Write out word for word each line of the records, beginning at the first and stopping after the line with "Engine HD: [1052,597,1098,630]". Leave the pictures out.

[Opening GIVEN ENTRIES section]

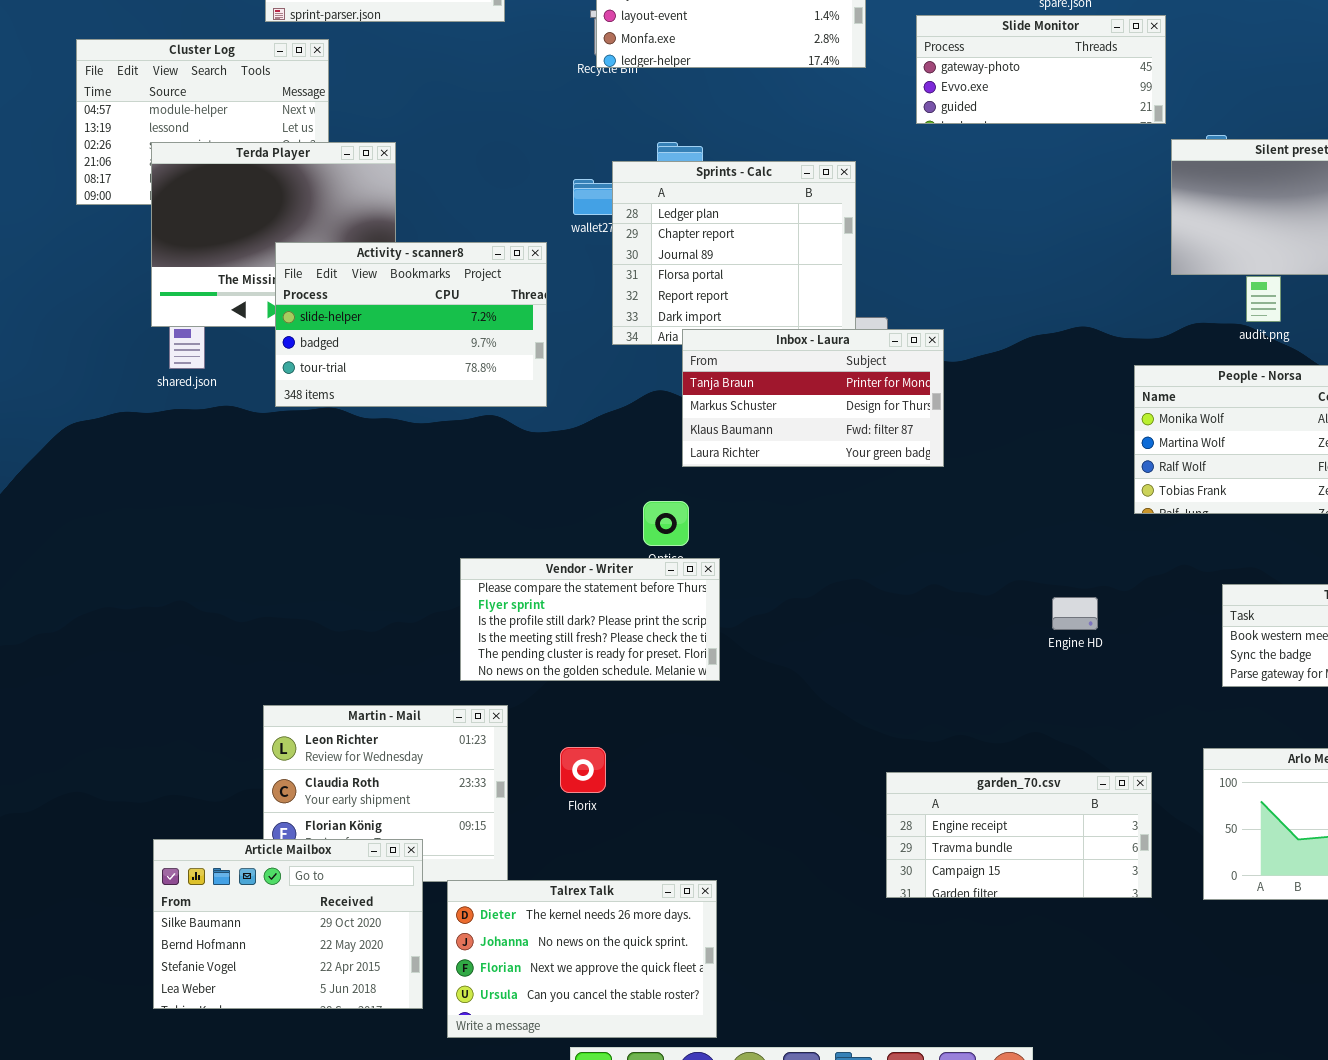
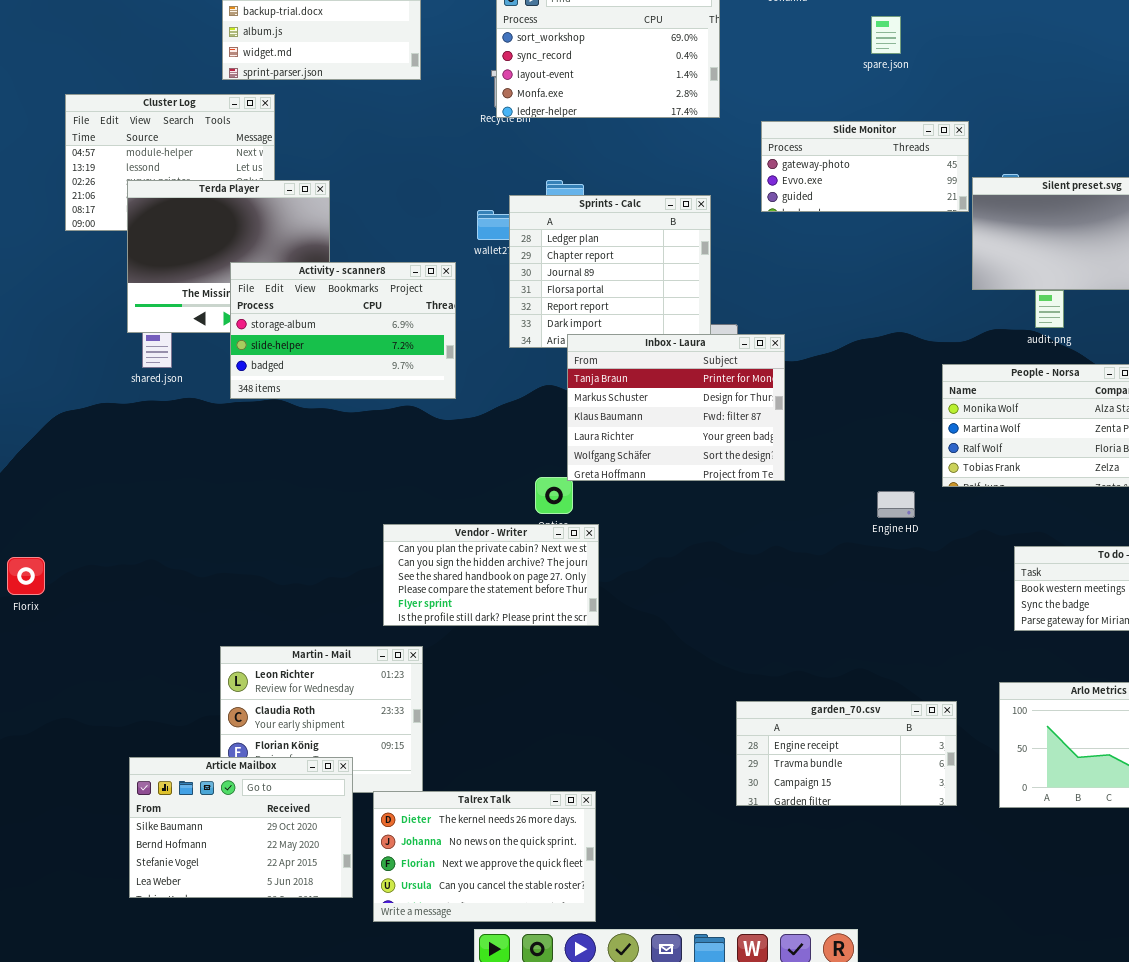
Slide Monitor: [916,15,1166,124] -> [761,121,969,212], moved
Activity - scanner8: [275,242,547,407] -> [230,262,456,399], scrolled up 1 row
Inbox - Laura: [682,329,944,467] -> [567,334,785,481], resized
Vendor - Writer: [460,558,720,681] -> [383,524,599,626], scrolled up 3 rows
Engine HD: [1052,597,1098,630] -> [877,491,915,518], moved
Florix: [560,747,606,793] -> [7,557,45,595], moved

[Closing GIVEN ENTRIES section]

REPLY:
Slide Monitor: [916,15,1166,124] -> [761,121,969,212], moved
Activity - scanner8: [275,242,547,407] -> [230,262,456,399], scrolled up 1 row
Inbox - Laura: [682,329,944,467] -> [567,334,785,481], resized
Vendor - Writer: [460,558,720,681] -> [383,524,599,626], scrolled up 3 rows
Engine HD: [1052,597,1098,630] -> [877,491,915,518], moved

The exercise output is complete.